(Records for the task)
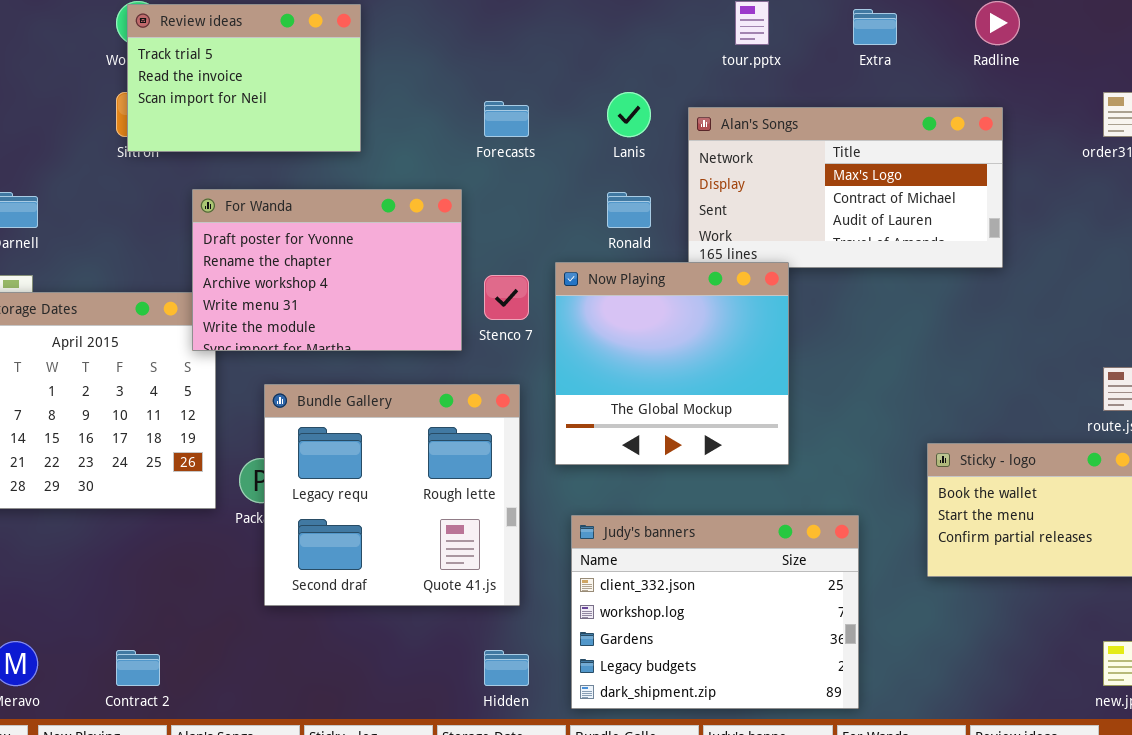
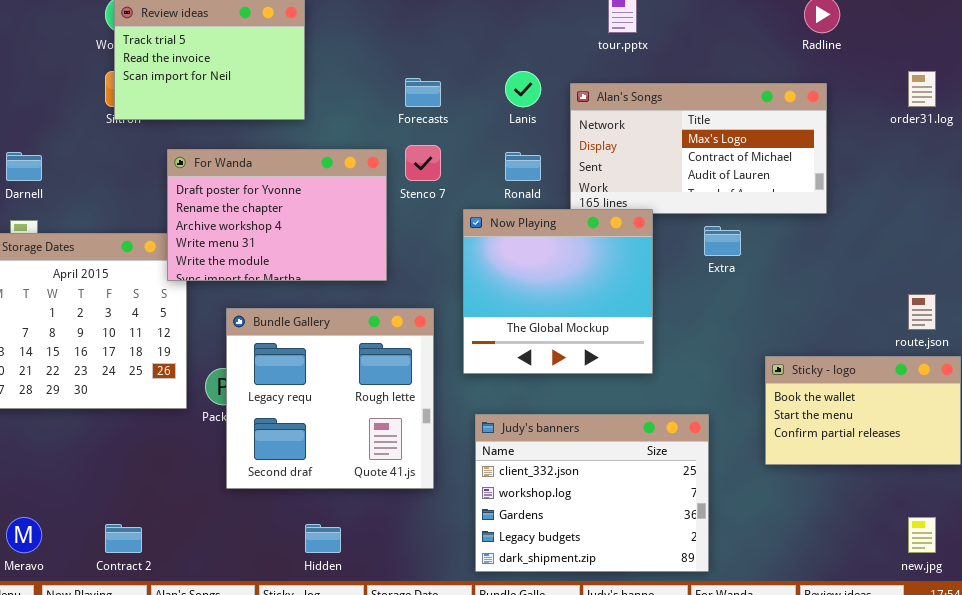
Extra: [853,9,897,45] -> [704,226,741,256], moved
Stenco 7: [484,275,529,320] -> [405,145,441,181], moved
Hidden: [484,650,529,686] -> [305,524,341,553], moved

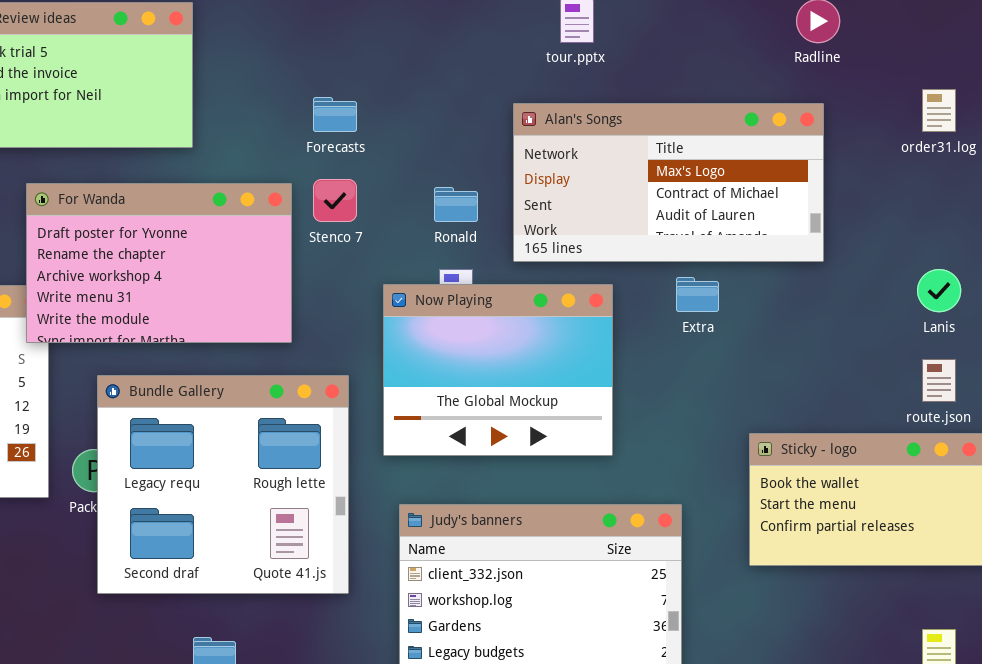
Lanis: [505,71,541,107] -> [917,269,961,312], moved
Now Playing: [463,209,653,374] -> [383,284,613,456], resized

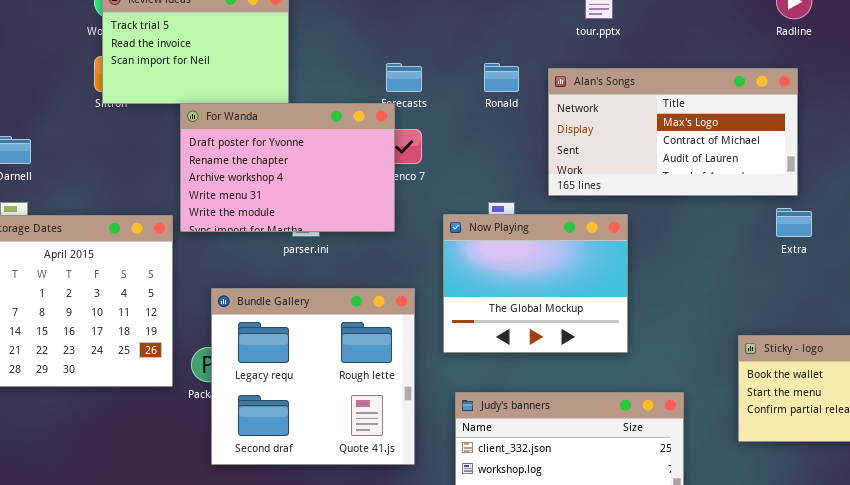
For Wanda: [26,183,292,343] -> [180,103,395,232], moved
Ronald: [434,187,478,222] -> [484,63,519,92], moved
Extra: [676,277,719,312] -> [776,208,812,237], moved

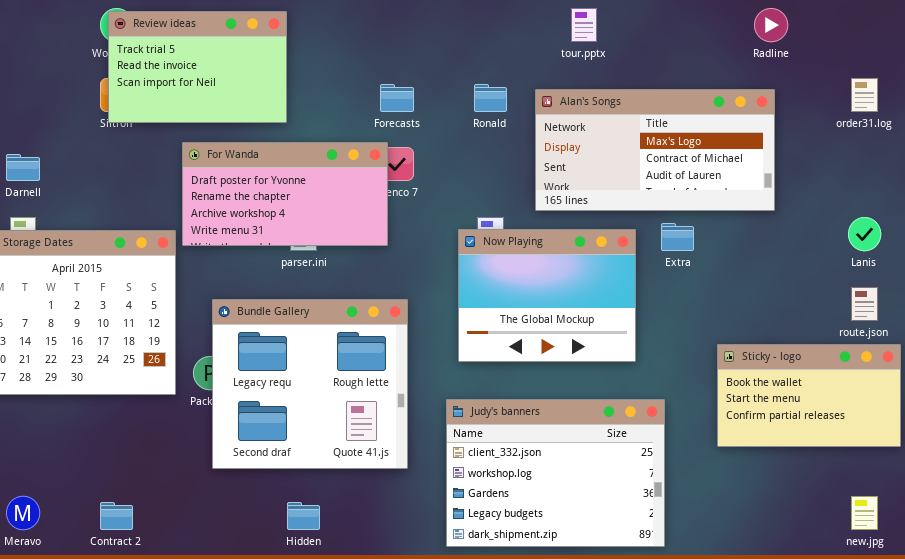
For Wanda: [180,103,395,232] -> [182,142,388,246], resized
Extra: [776,208,812,237] -> [661,223,694,251], moved
Now Playing: [443,214,628,353] -> [458,229,636,362], moved

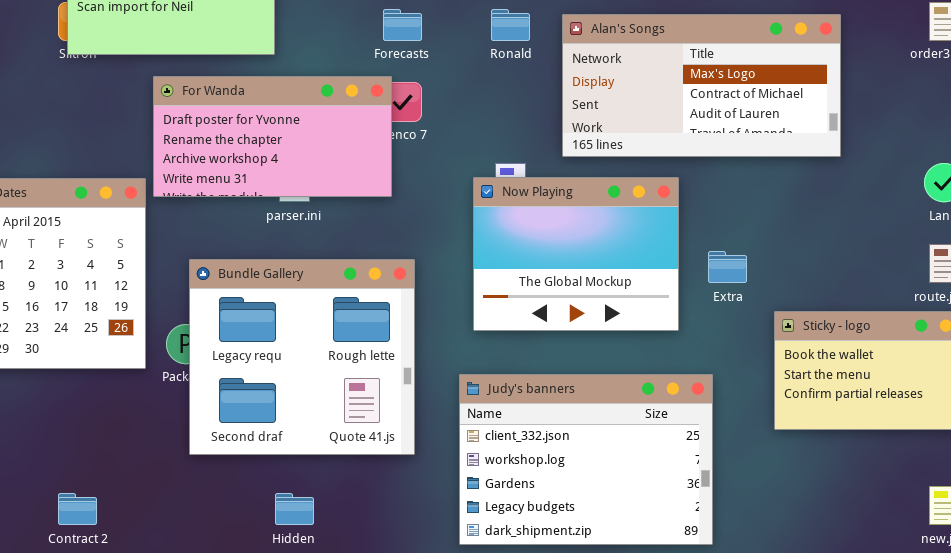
Extra: [661,223,694,251] -> [708,251,747,283], moved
(End Records for the task)
When the entries above show the word "Playing" in a line, copy that line out.

Now Playing: [463,209,653,374] -> [383,284,613,456], resized
Now Playing: [443,214,628,353] -> [458,229,636,362], moved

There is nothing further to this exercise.